• [ASSIGNMENT]: Using the records below, transcribe word for word the stretch from the line that contains "camera: 25 degrees left, 10 degrees up" through the line that contains "black flashlight [218,560,340,628]", both end lines included, and nothing else.

DATA LISTING Start Marker

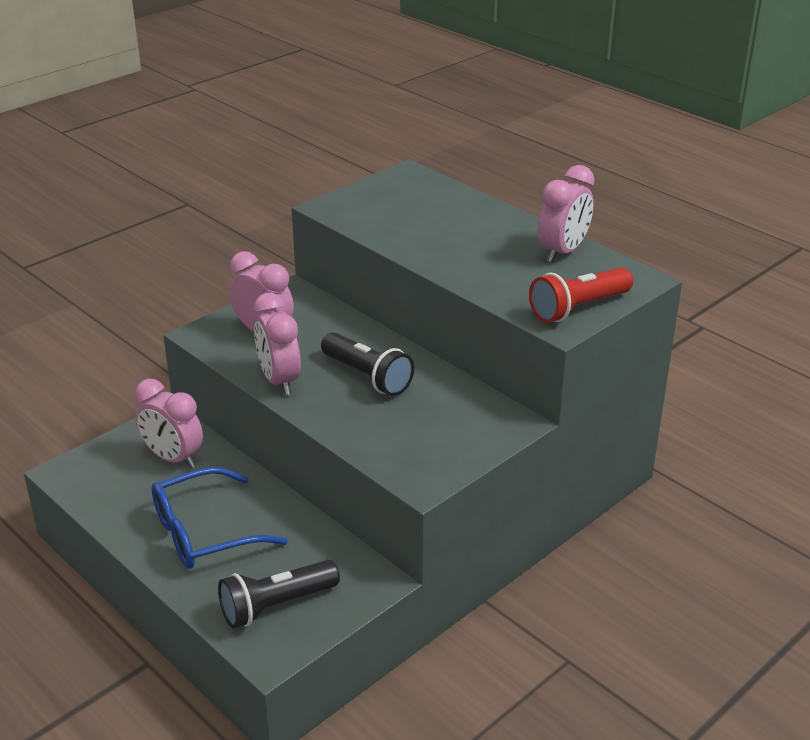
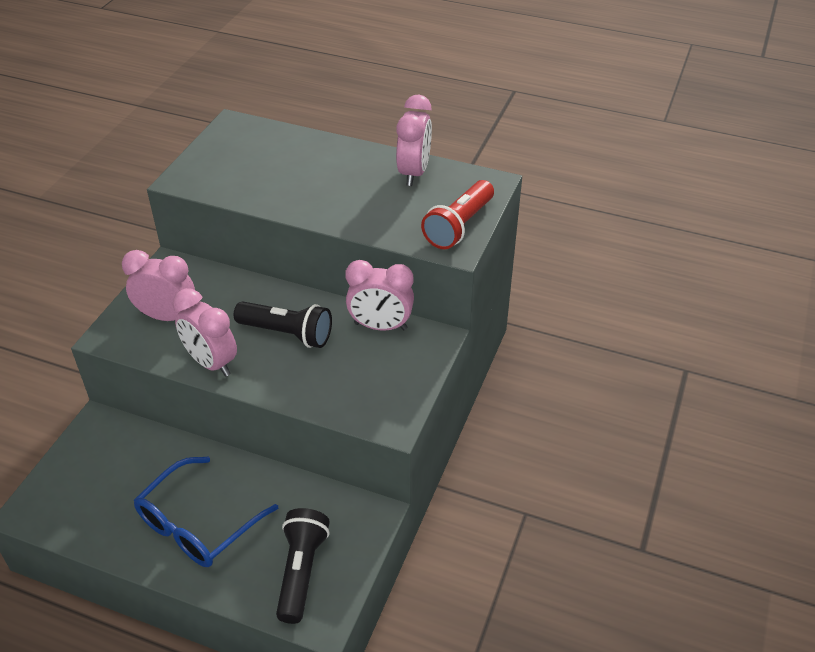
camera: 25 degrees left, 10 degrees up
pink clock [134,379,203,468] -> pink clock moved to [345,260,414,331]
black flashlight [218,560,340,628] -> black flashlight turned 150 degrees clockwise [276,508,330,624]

DATA LISTING End Marker
DATA LISTING Start Marker

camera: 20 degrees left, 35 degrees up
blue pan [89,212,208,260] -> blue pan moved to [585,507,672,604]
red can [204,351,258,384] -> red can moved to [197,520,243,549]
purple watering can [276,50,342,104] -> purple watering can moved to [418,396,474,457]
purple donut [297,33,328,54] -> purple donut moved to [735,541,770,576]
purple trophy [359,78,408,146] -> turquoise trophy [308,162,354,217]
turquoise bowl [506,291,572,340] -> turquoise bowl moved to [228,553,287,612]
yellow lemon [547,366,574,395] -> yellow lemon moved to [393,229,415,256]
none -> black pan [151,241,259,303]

DATA LISTING End Marker
DATA LISTING Start Marker

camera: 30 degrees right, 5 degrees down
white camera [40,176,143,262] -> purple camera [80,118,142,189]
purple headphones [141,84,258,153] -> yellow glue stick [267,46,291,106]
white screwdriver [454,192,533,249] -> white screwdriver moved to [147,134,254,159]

DATA LISTING End Marker

• [EXERCISE RESULT]:
camera: 25 degrees left, 10 degrees up
pink clock [134,379,203,468] -> pink clock moved to [345,260,414,331]
black flashlight [218,560,340,628] -> black flashlight turned 150 degrees clockwise [276,508,330,624]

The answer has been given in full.